Records supplied >>
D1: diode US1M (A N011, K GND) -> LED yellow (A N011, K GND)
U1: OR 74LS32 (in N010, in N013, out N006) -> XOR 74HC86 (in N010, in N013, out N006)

---

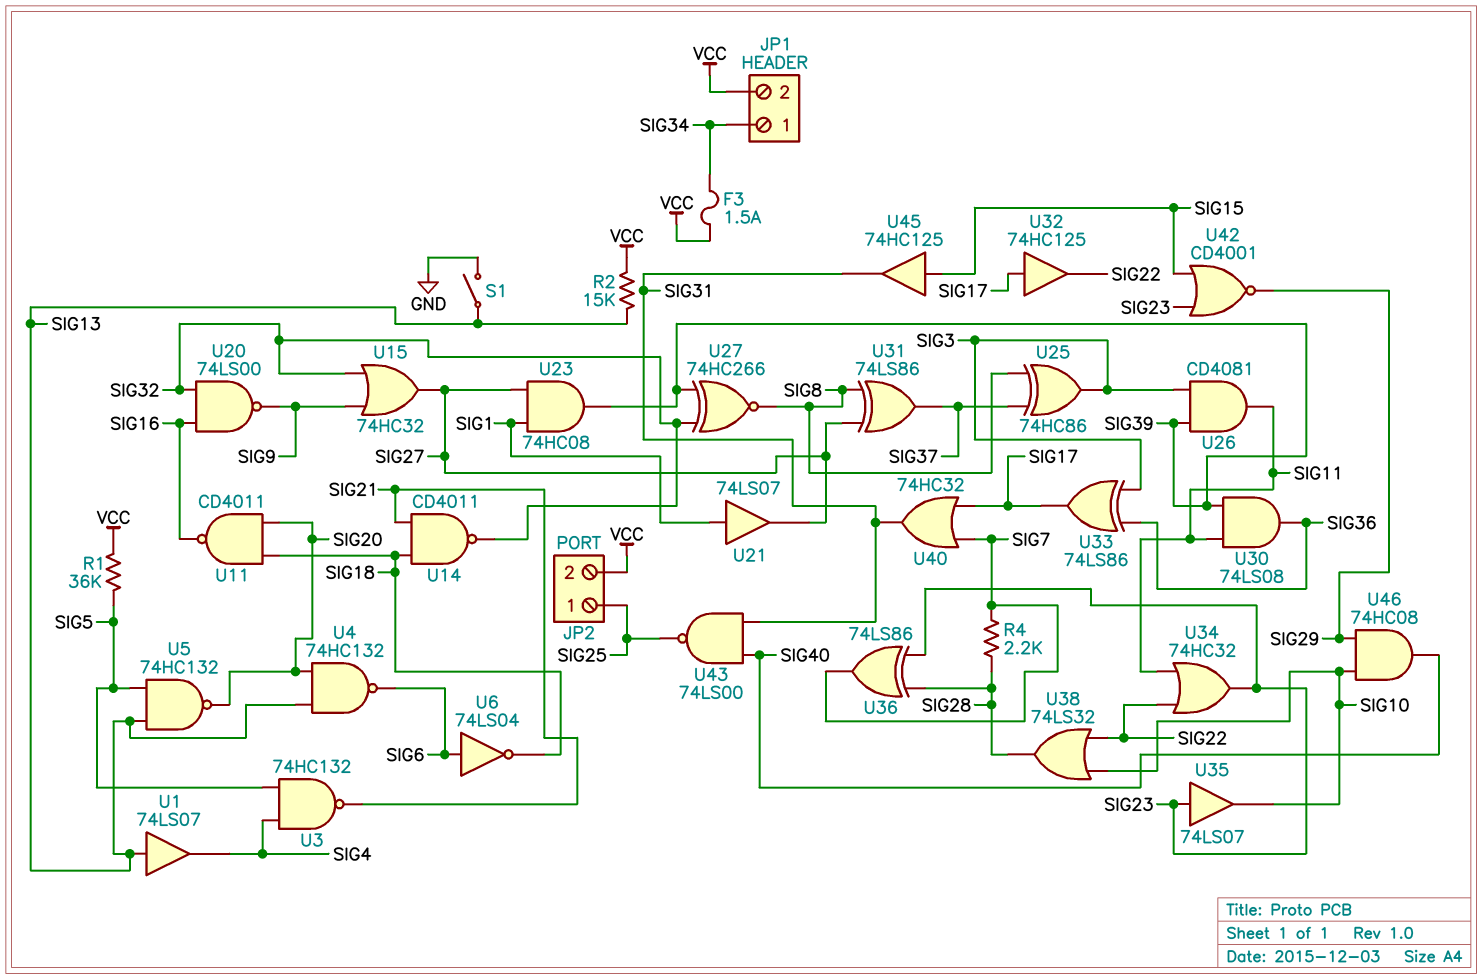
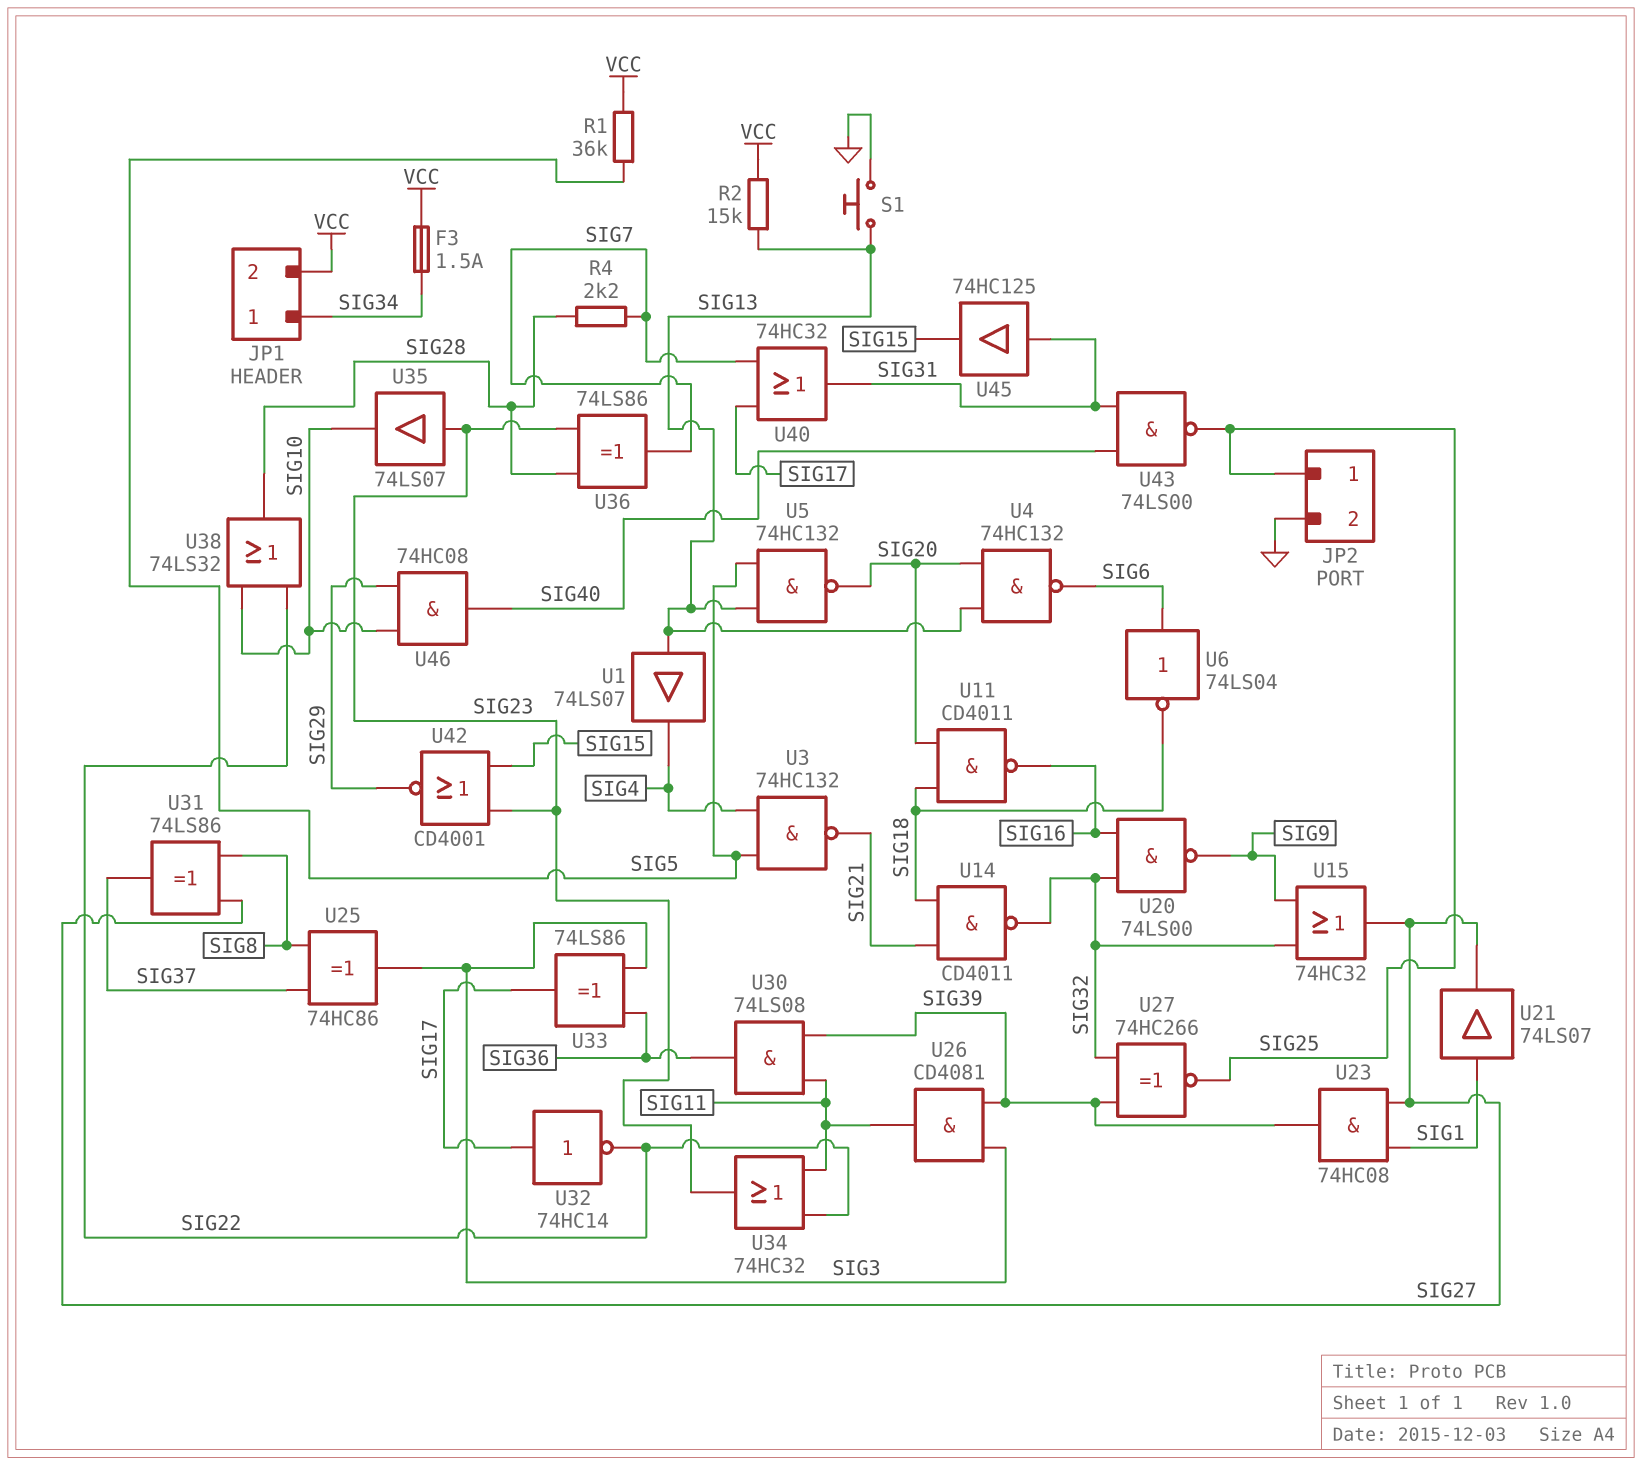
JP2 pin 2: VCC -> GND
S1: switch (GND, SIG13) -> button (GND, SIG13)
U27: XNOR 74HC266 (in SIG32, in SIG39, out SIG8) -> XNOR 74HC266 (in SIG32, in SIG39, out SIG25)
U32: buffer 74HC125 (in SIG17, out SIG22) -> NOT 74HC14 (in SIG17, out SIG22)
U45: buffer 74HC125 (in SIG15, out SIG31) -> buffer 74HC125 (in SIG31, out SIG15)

What to do >> Please go through the listing and return each line that has "buffer" in it.

Finished exercise >>
U32: buffer 74HC125 (in SIG17, out SIG22) -> NOT 74HC14 (in SIG17, out SIG22)
U45: buffer 74HC125 (in SIG15, out SIG31) -> buffer 74HC125 (in SIG31, out SIG15)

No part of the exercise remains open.